### What the task asks
Every line in the entries where "pyramid" is found should be copied.

START Records supplied

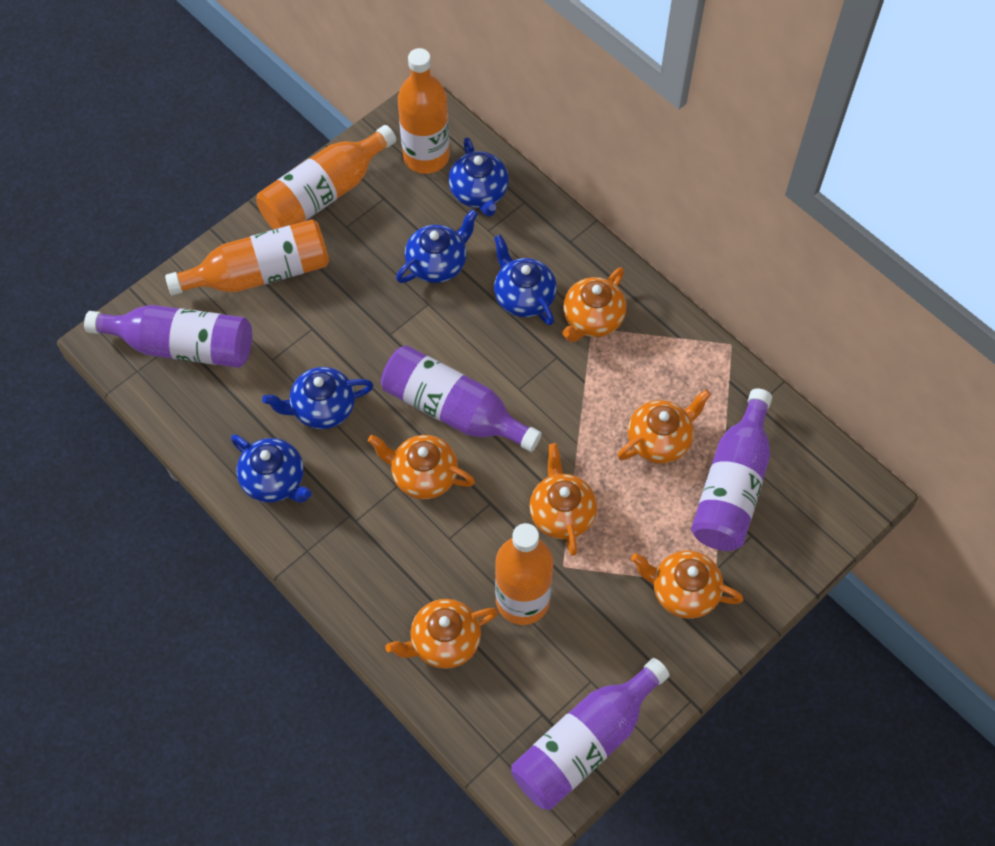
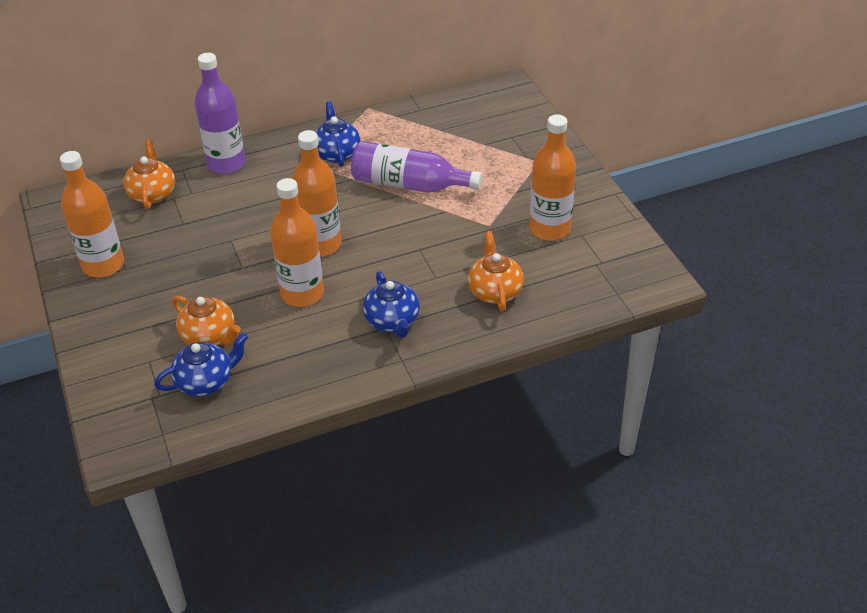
blue teapot: 5 -> 3
orange teapot: 6 -> 3
purple bottle: 4 -> 2

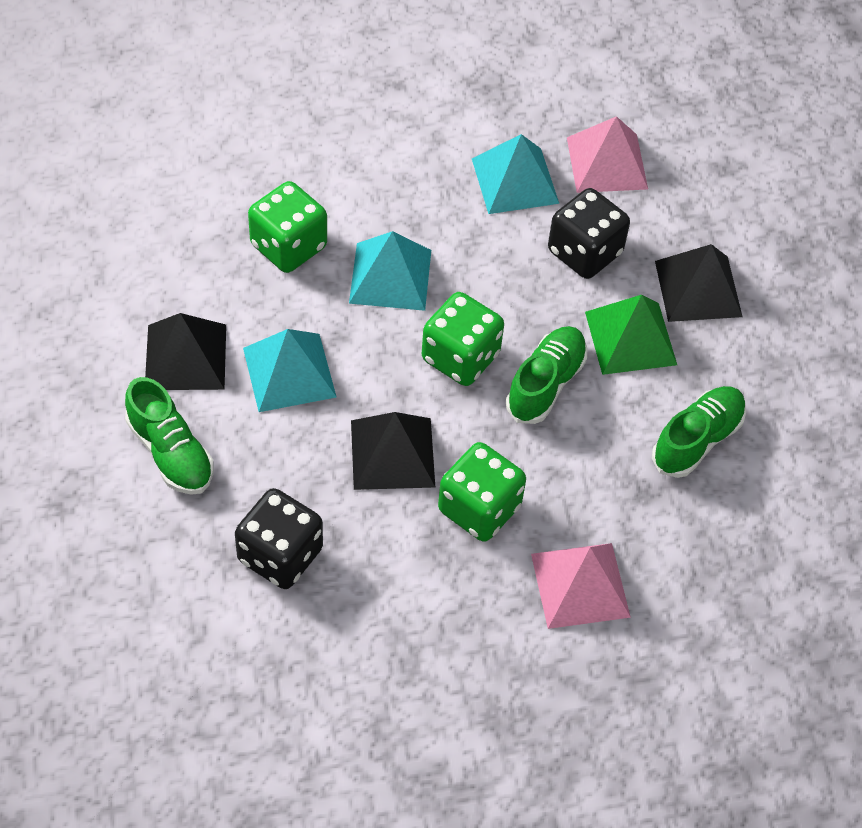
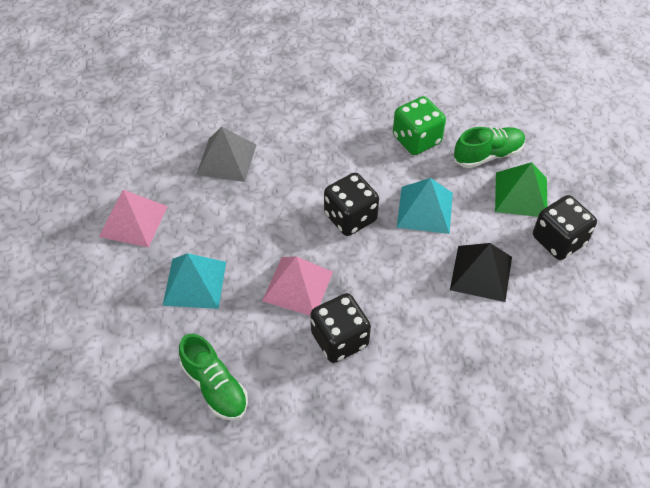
black dice: 2 -> 3
black pyramid: 3 -> 1
green dice: 3 -> 1
green shoe: 3 -> 2
grey pyramid: 0 -> 1
turquoise pyramid: 3 -> 2

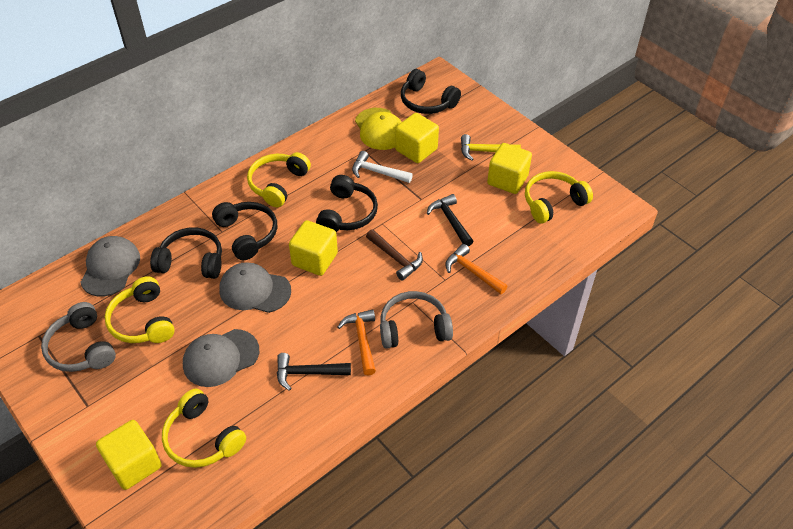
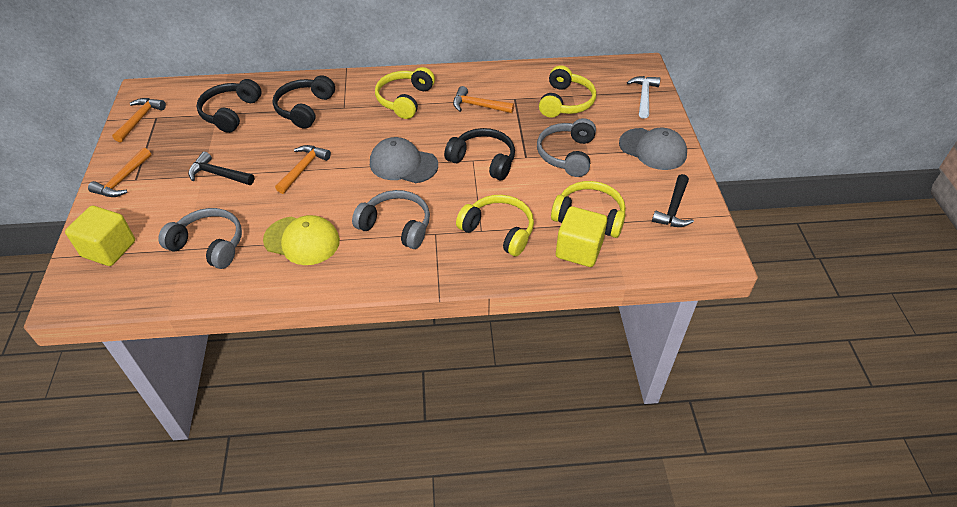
black headphones: 4 -> 3
brown hammer: 1 -> 0
grey cap: 3 -> 2
grey headphones: 2 -> 3
orange hammer: 2 -> 4
yellow cube: 4 -> 2
yellow hammer: 1 -> 0

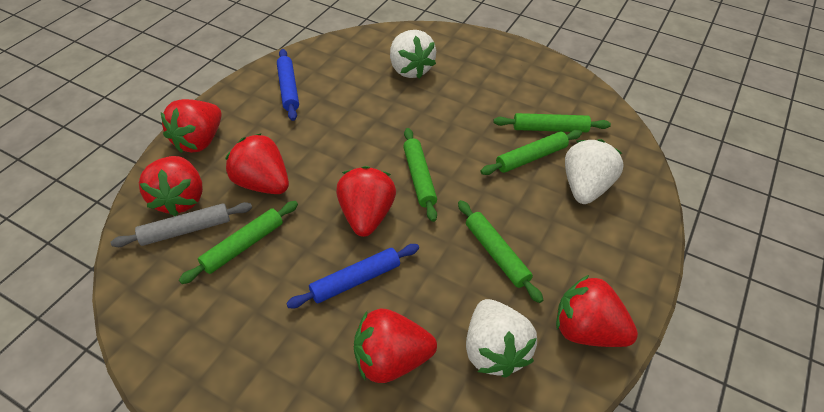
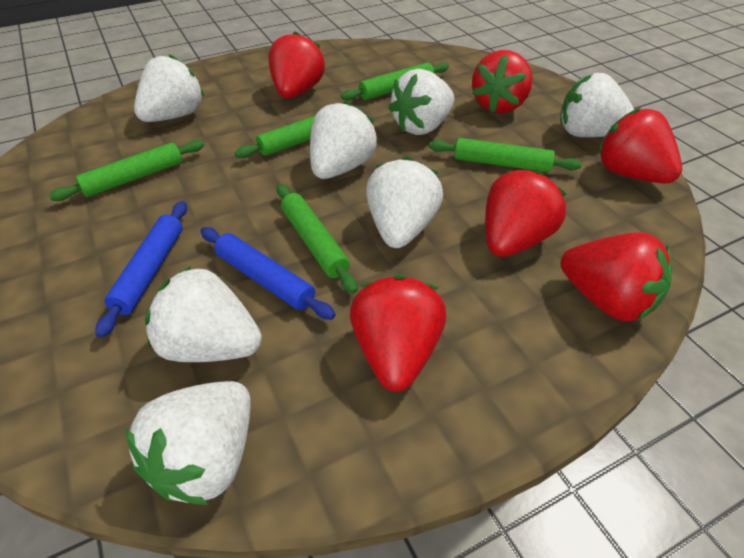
grey rolling pin: 1 -> 0
white strawberry: 3 -> 7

END Records supplied

### Answer area
black pyramid: 3 -> 1
grey pyramid: 0 -> 1
turquoise pyramid: 3 -> 2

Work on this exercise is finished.